==== DATA UNDER STUDY

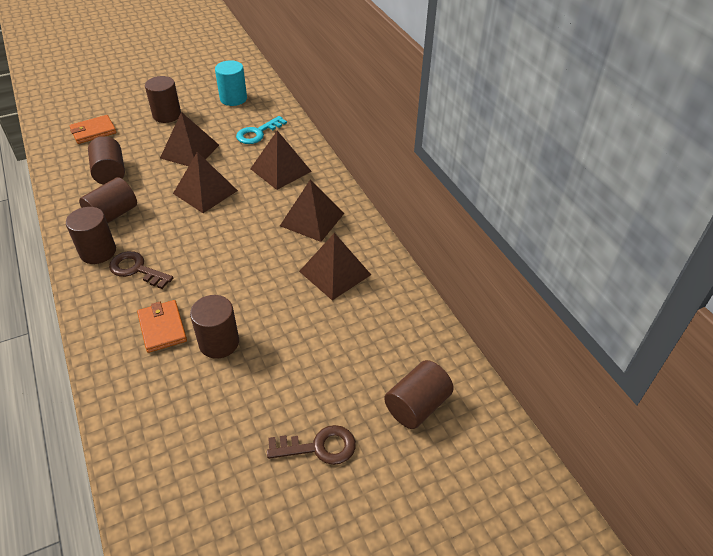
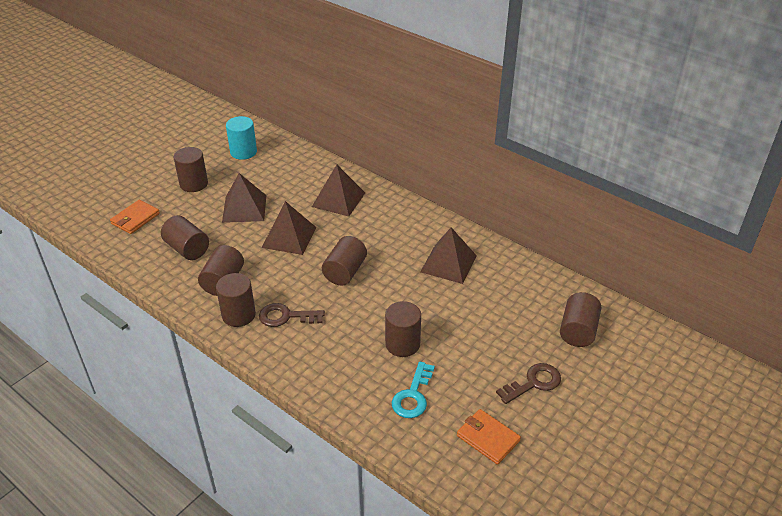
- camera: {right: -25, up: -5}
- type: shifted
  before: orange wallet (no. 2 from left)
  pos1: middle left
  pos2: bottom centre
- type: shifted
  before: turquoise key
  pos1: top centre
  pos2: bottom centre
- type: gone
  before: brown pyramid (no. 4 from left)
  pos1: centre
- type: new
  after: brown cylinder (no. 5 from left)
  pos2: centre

========

EXERCISE OBJECTIVE:
Exclude the images and copy every record above exactly.

ANSWER FOR THE TASK:
- camera: {right: -25, up: -5}
- type: shifted
  before: orange wallet (no. 2 from left)
  pos1: middle left
  pos2: bottom centre
- type: shifted
  before: turquoise key
  pos1: top centre
  pos2: bottom centre
- type: gone
  before: brown pyramid (no. 4 from left)
  pos1: centre
- type: new
  after: brown cylinder (no. 5 from left)
  pos2: centre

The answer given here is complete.